▸ REQUIREMENT
The response must restate all of the data word for word.

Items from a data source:
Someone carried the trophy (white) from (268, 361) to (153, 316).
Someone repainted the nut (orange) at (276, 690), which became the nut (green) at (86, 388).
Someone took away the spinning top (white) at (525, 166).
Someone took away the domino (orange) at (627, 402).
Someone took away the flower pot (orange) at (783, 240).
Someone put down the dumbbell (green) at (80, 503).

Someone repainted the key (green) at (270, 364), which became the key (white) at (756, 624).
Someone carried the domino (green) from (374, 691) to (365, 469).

▸ EXERCISE RESPONSE
Someone carried the trophy (white) from (268, 361) to (153, 316).
Someone repainted the nut (orange) at (276, 690), which became the nut (green) at (86, 388).
Someone took away the spinning top (white) at (525, 166).
Someone took away the domino (orange) at (627, 402).
Someone took away the flower pot (orange) at (783, 240).
Someone put down the dumbbell (green) at (80, 503).

Someone repainted the key (green) at (270, 364), which became the key (white) at (756, 624).
Someone carried the domino (green) from (374, 691) to (365, 469).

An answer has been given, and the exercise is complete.